### DATA RECORDS

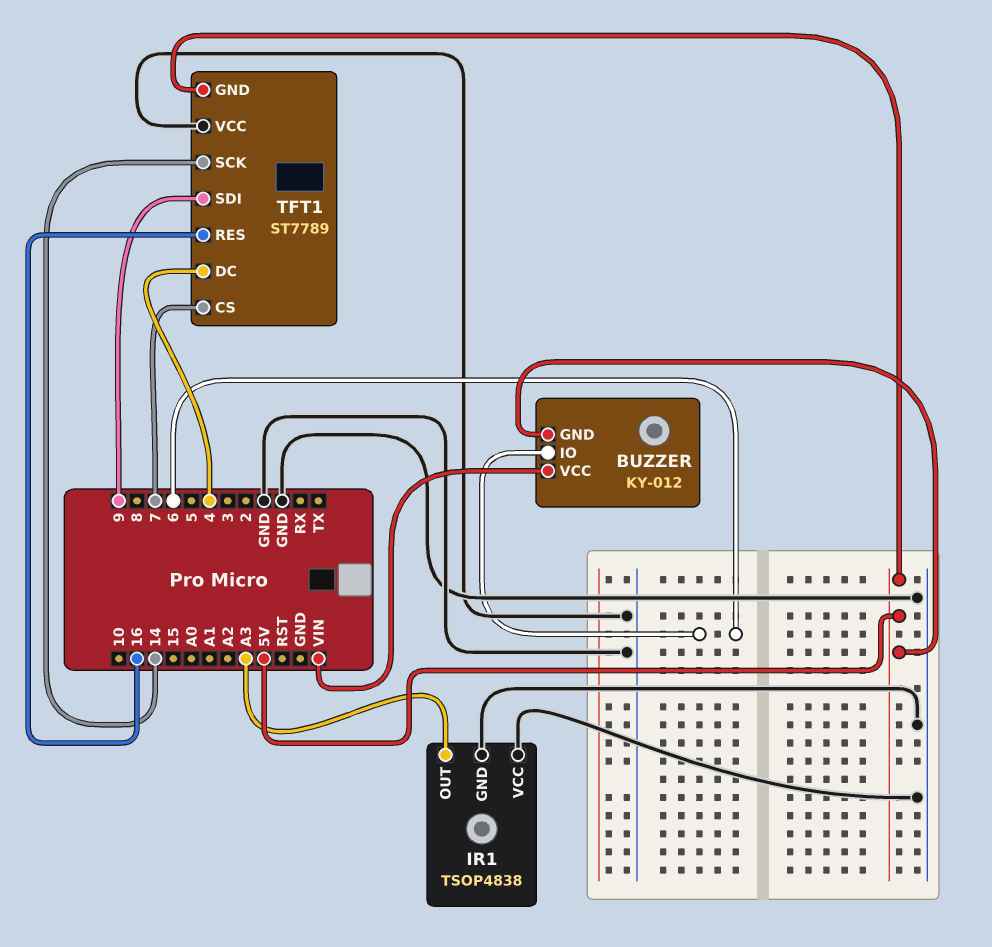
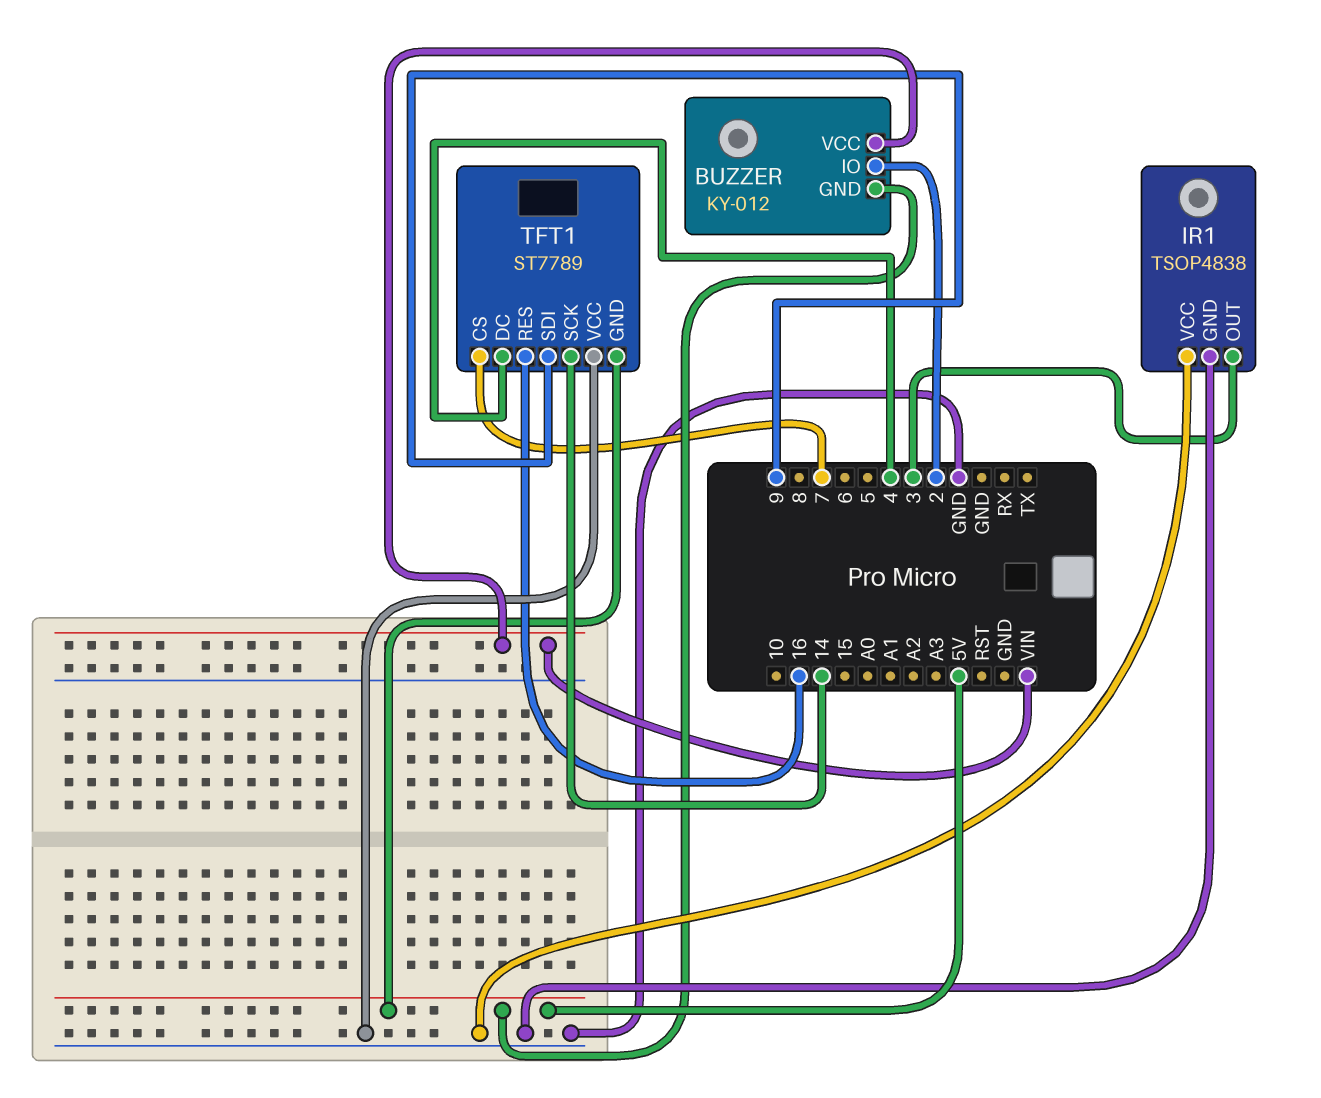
BUZZER pin IO: 6 -> 2
IR1 pin OUT: A3 -> 3

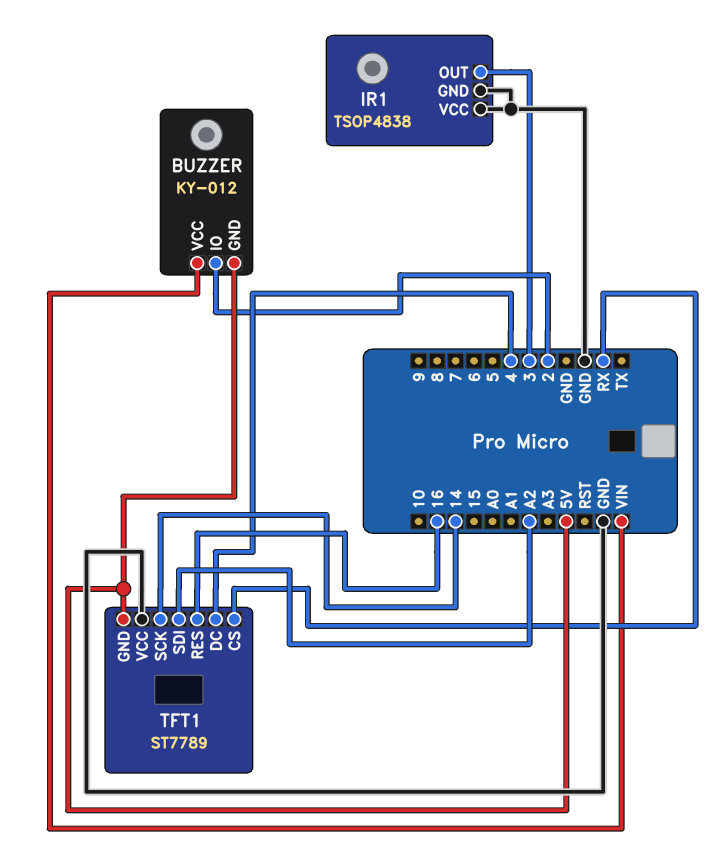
TFT1 pin CS: 7 -> RX
TFT1 pin SDI: 9 -> A2

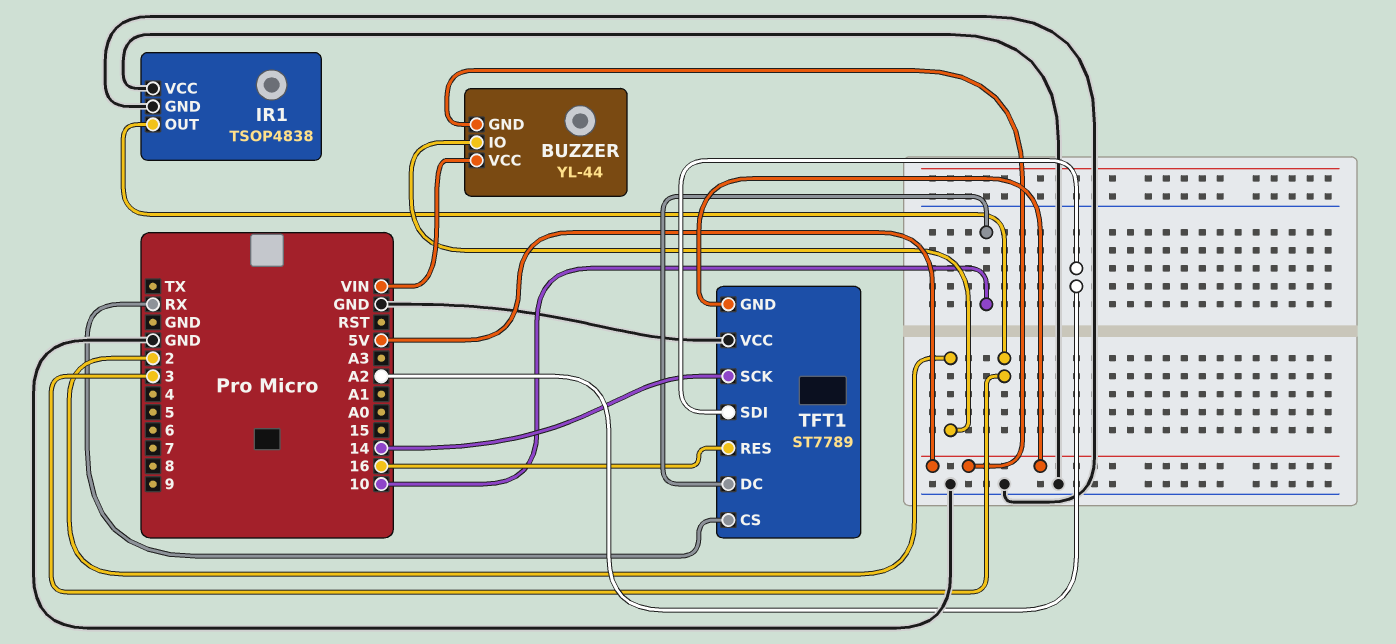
BUZZER: KY-012 -> YL-44
TFT1 pin DC: 4 -> 10

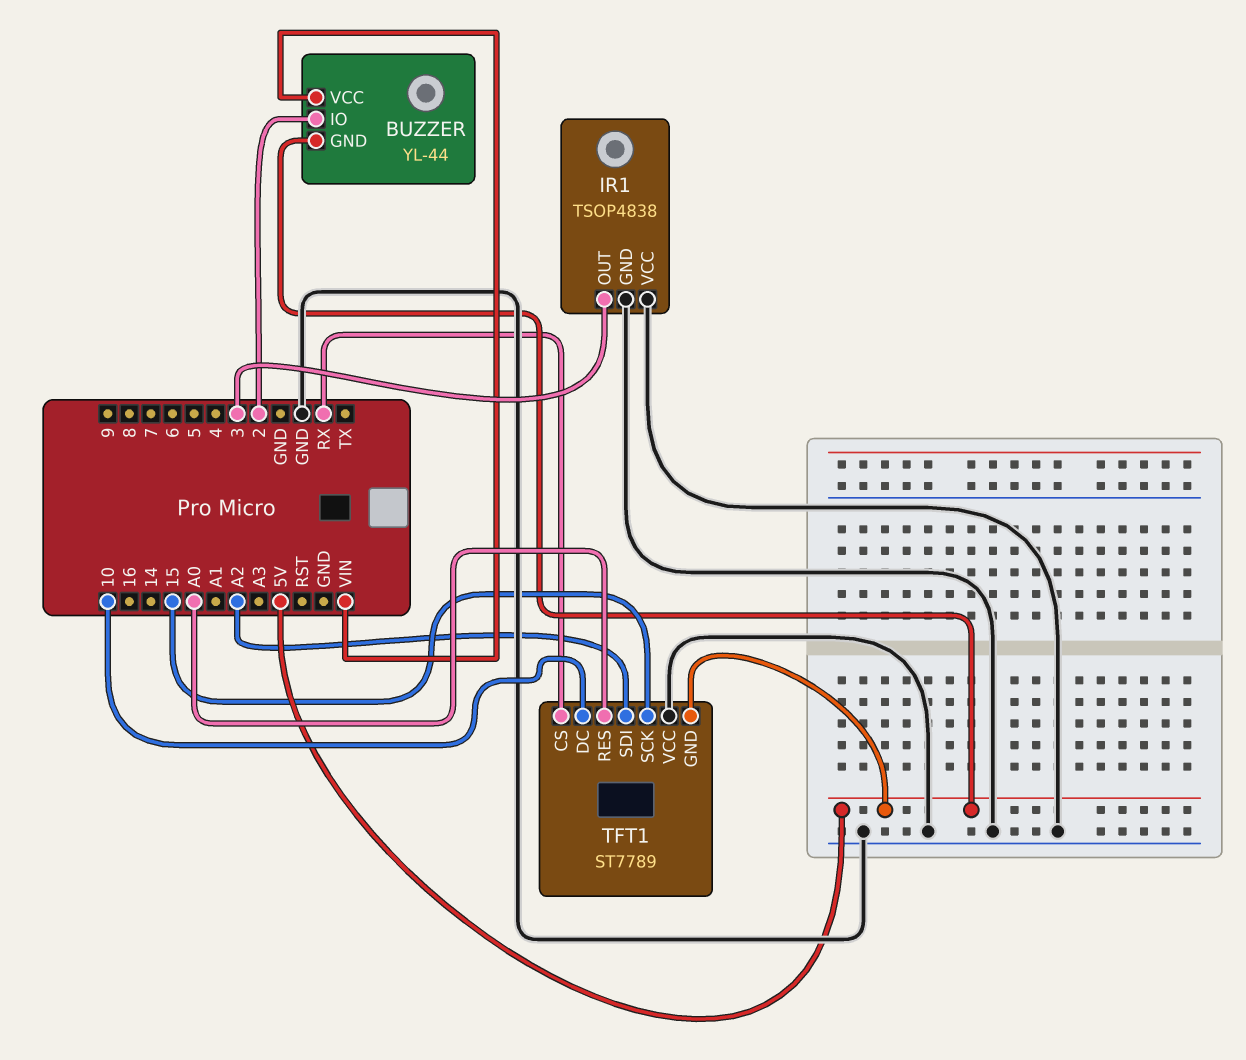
TFT1 pin RES: 16 -> A0
TFT1 pin SCK: 14 -> 15

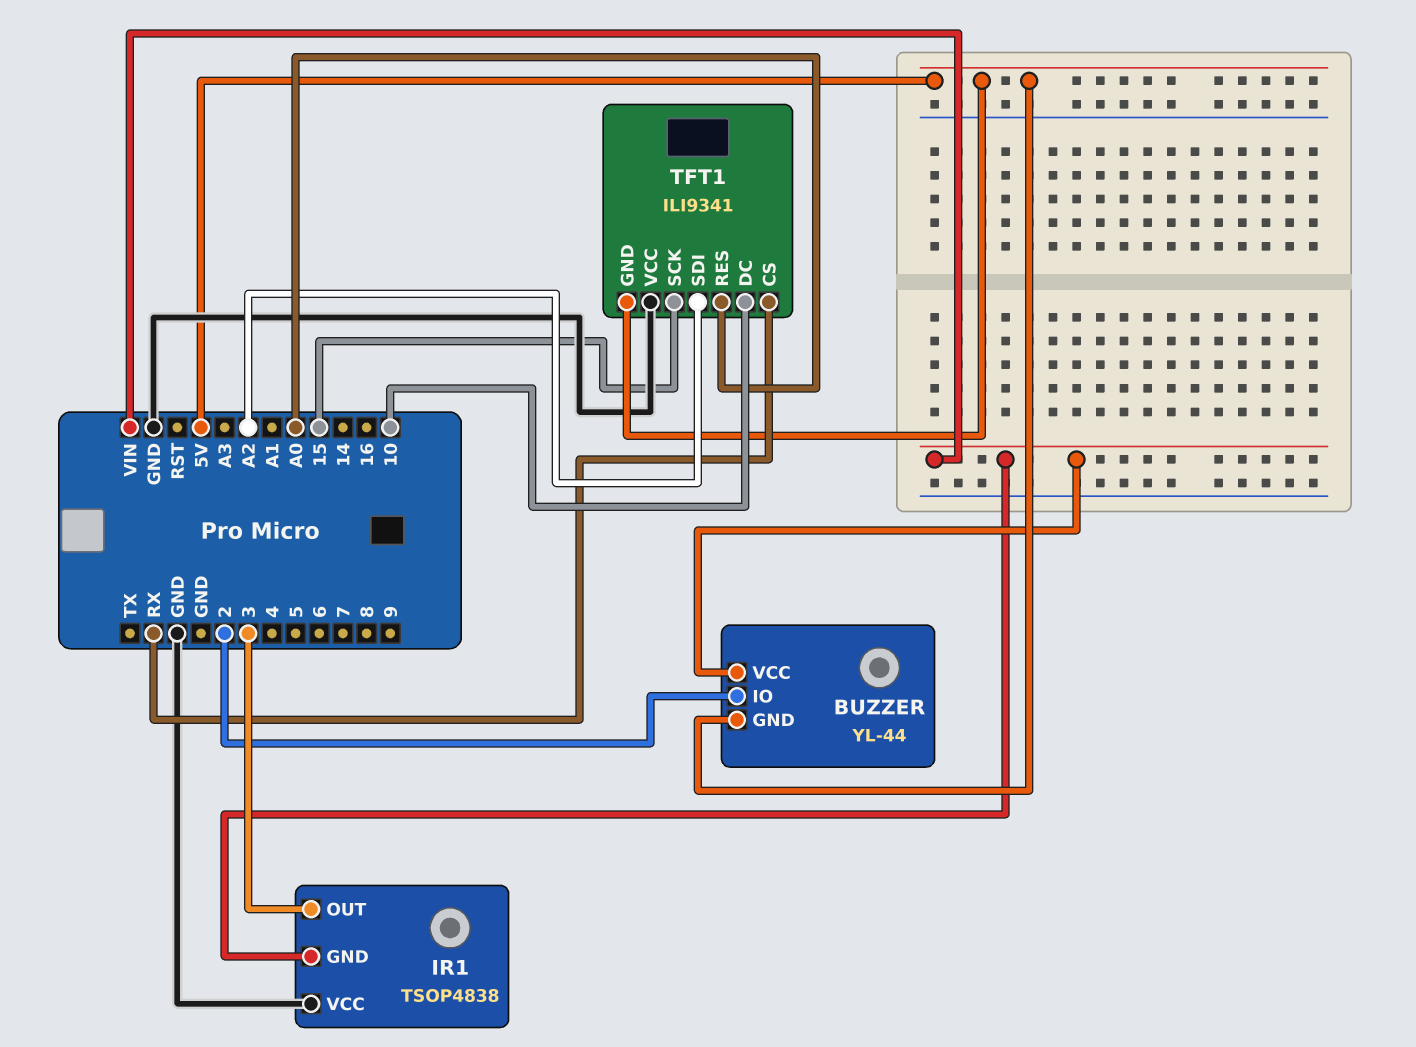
IR1 pin GND: GND -> VIN
TFT1: ST7789 -> ILI9341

### HOW TO COMPLETE THIS TASK
Retype the data shown above exactly, excluding any picture it contains.

### RESPONSE TO THIS EXERCISE
BUZZER pin IO: 6 -> 2
IR1 pin OUT: A3 -> 3

TFT1 pin CS: 7 -> RX
TFT1 pin SDI: 9 -> A2

BUZZER: KY-012 -> YL-44
TFT1 pin DC: 4 -> 10

TFT1 pin RES: 16 -> A0
TFT1 pin SCK: 14 -> 15

IR1 pin GND: GND -> VIN
TFT1: ST7789 -> ILI9341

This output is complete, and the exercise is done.